**PROBLEM DETAILS:**
Keep the pictures out, and restate the listing that follows exactly as written.

**SUPPLIED RECORDS:**
────────────────────

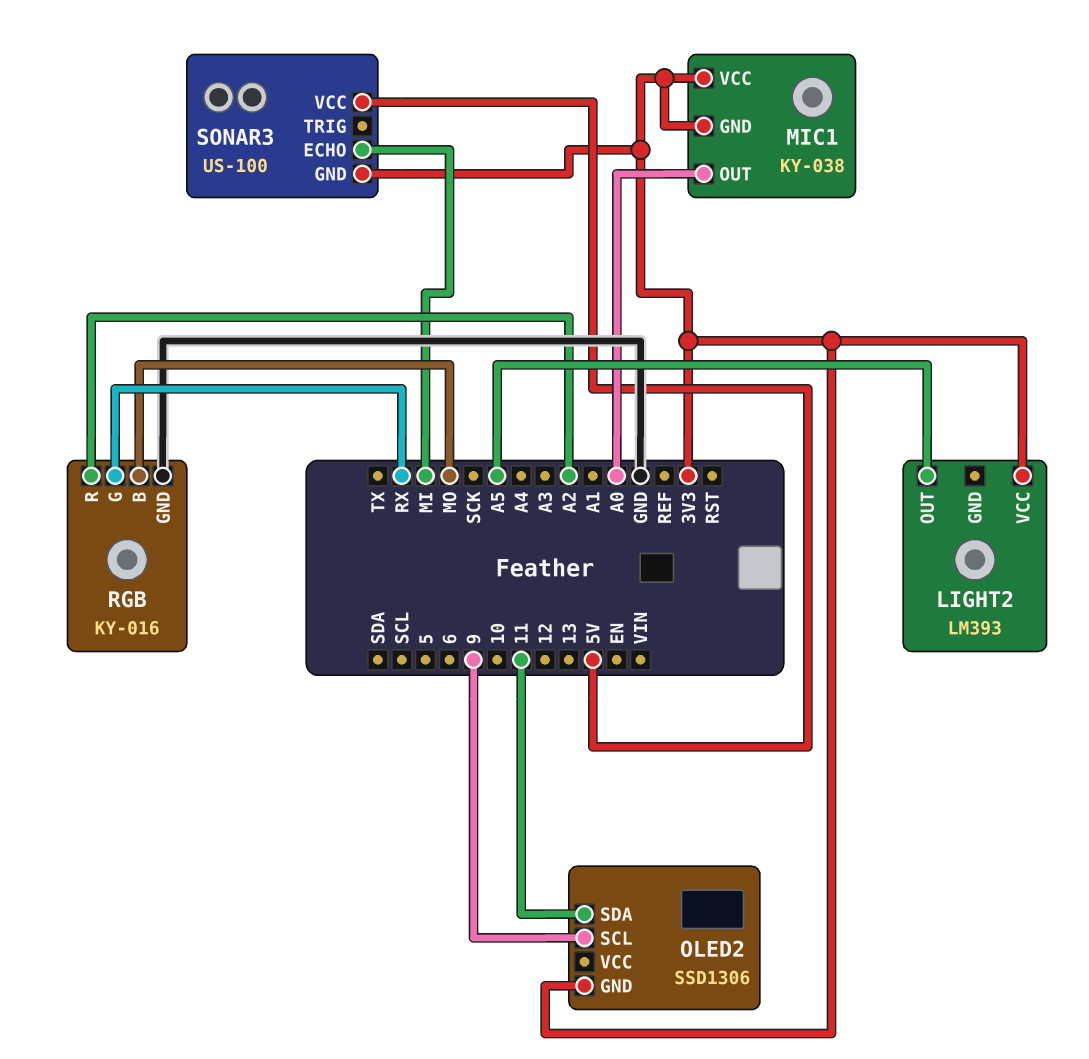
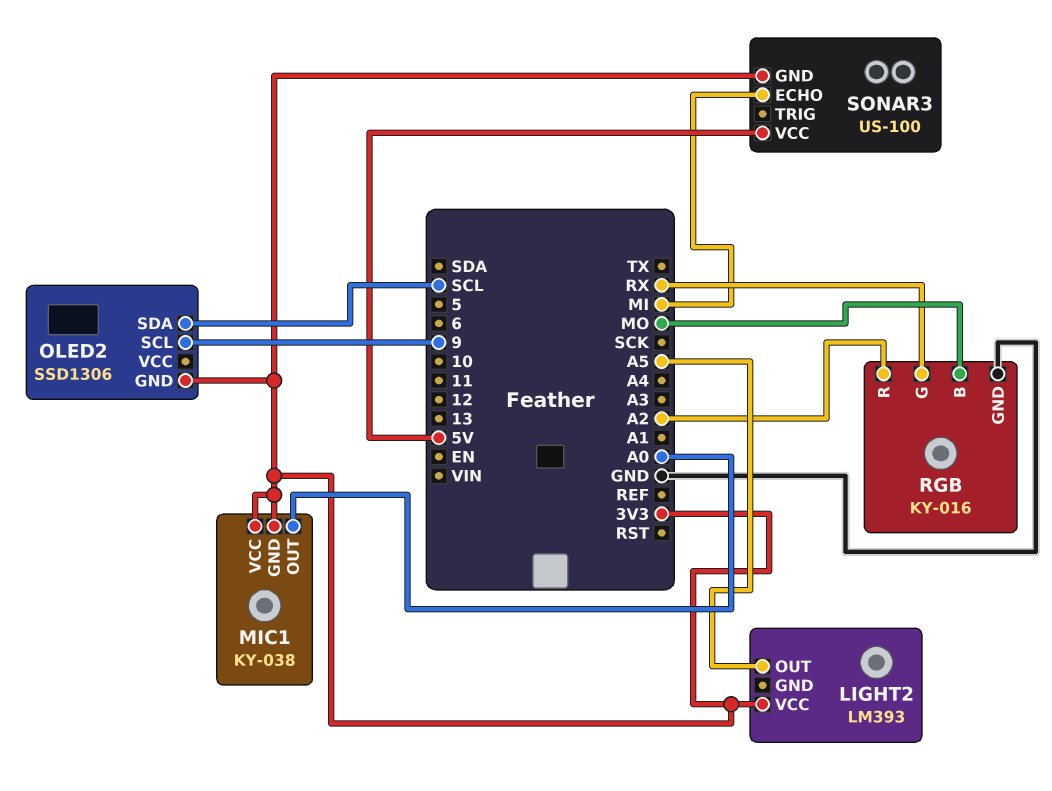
OLED2 pin SDA: 11 -> SCL

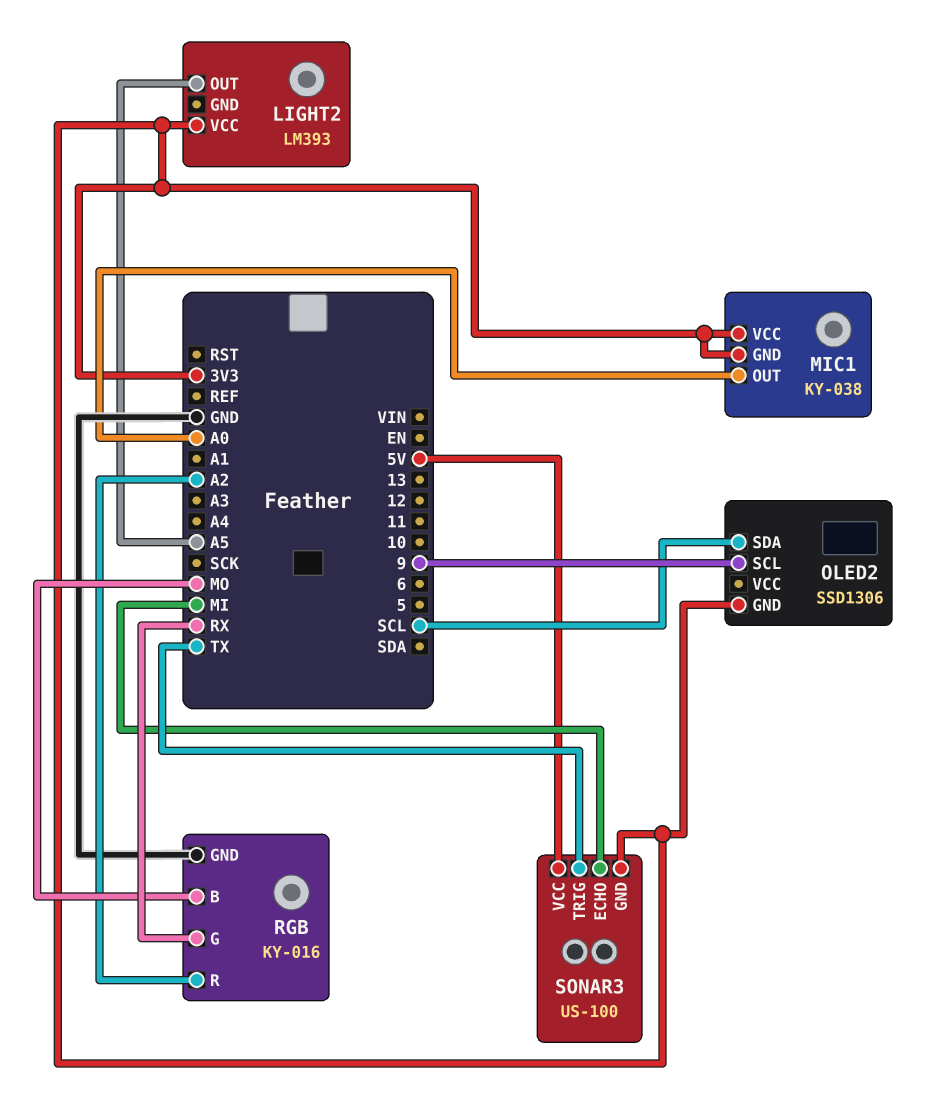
SONAR3 pin TRIG: none -> TX

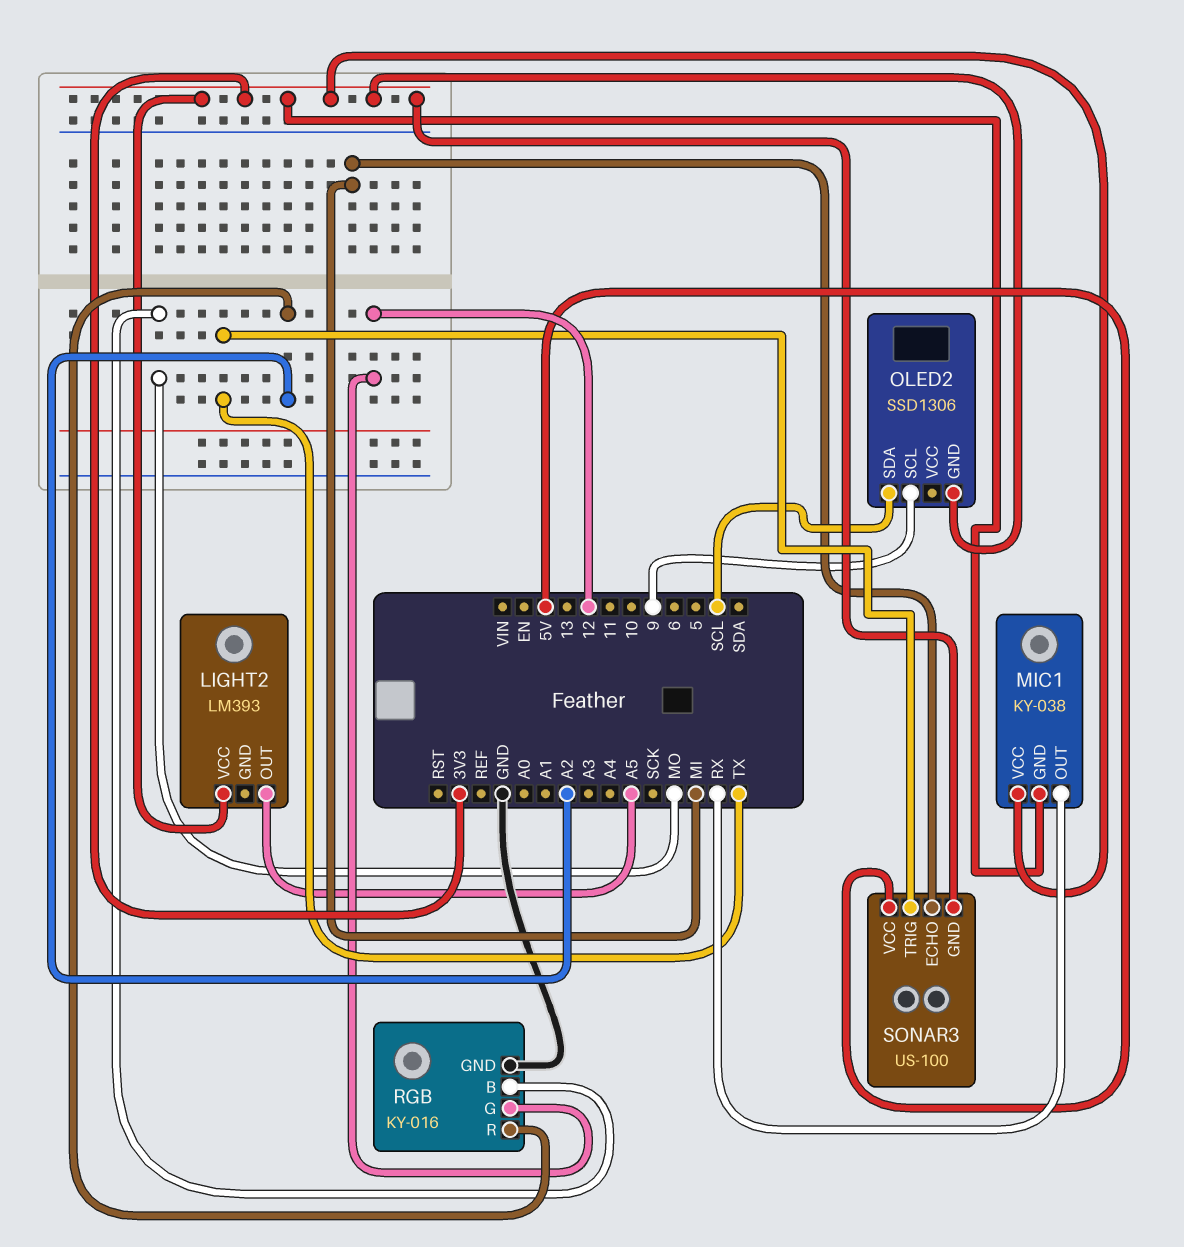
MIC1 pin OUT: A0 -> RX
RGB pin G: RX -> 12

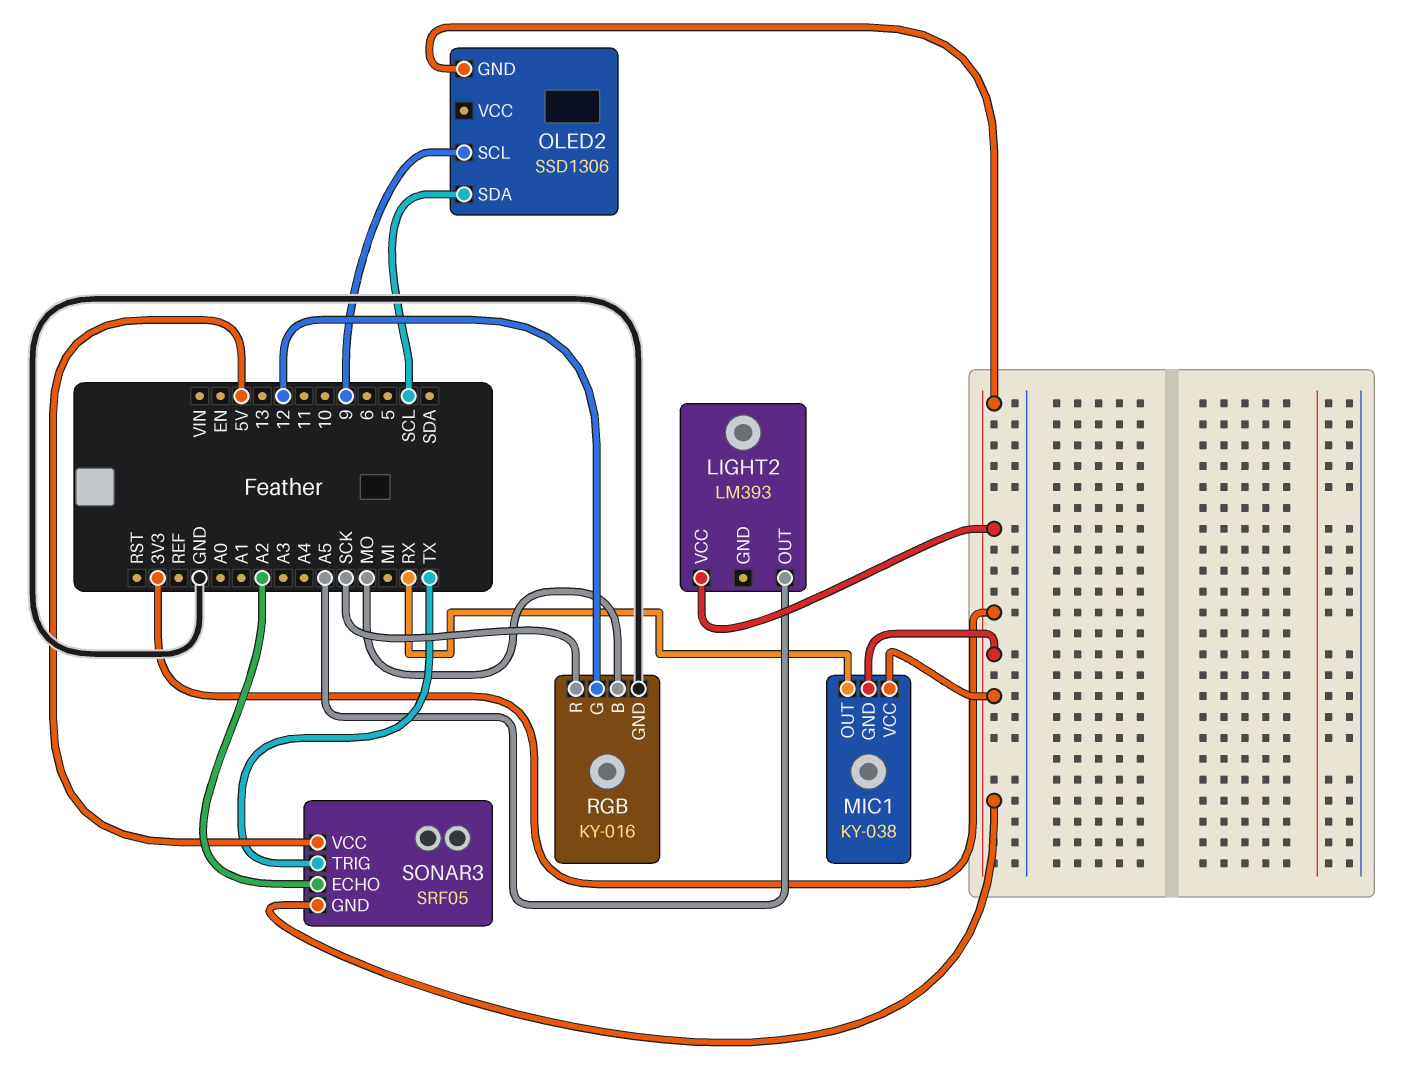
RGB pin R: A2 -> SCK
SONAR3: US-100 -> SRF05
SONAR3 pin ECHO: MI -> A2

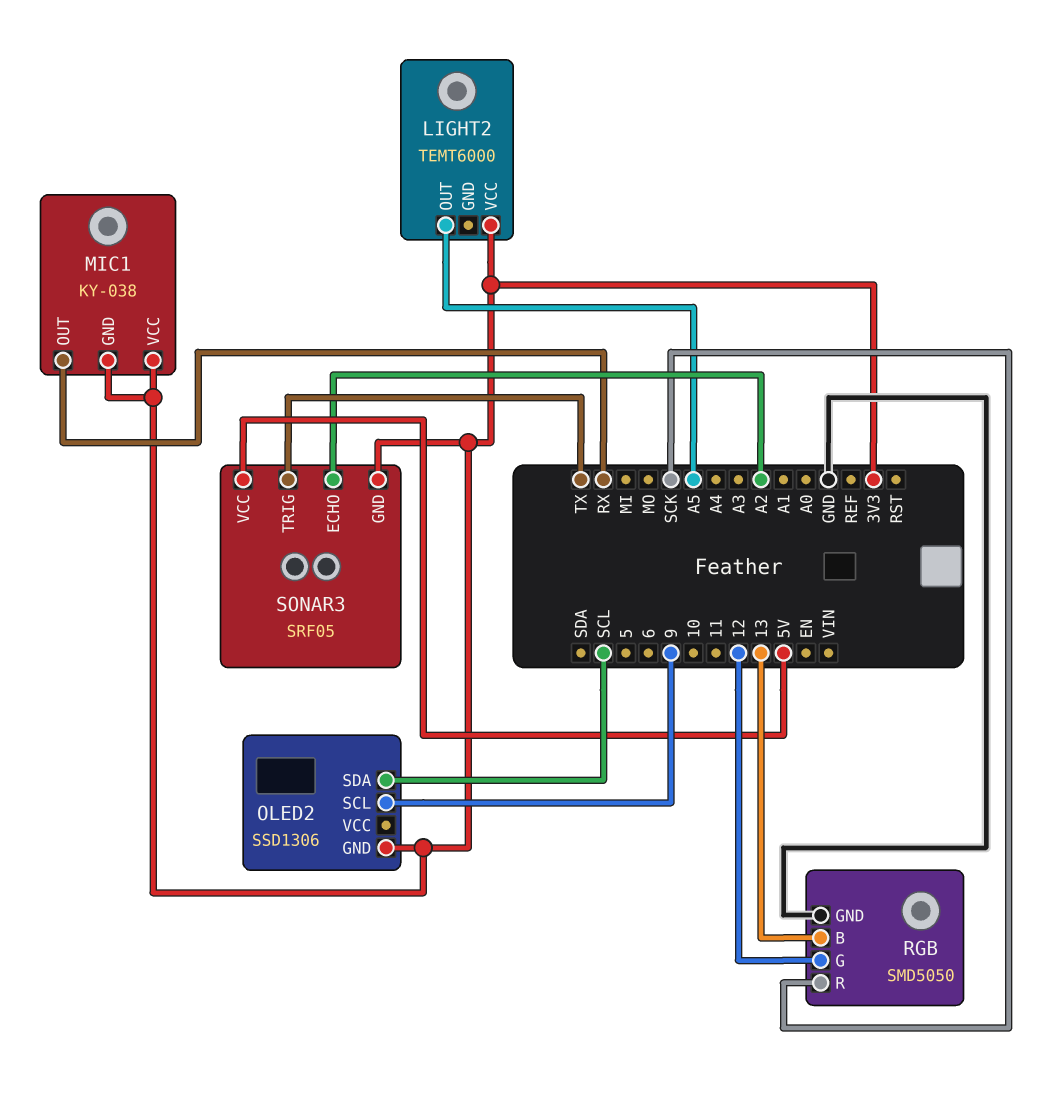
LIGHT2: LM393 -> TEMT6000
RGB: KY-016 -> SMD5050
RGB pin B: MO -> 13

────────────────────

**COMPLETED TASK:**
OLED2 pin SDA: 11 -> SCL

SONAR3 pin TRIG: none -> TX

MIC1 pin OUT: A0 -> RX
RGB pin G: RX -> 12

RGB pin R: A2 -> SCK
SONAR3: US-100 -> SRF05
SONAR3 pin ECHO: MI -> A2

LIGHT2: LM393 -> TEMT6000
RGB: KY-016 -> SMD5050
RGB pin B: MO -> 13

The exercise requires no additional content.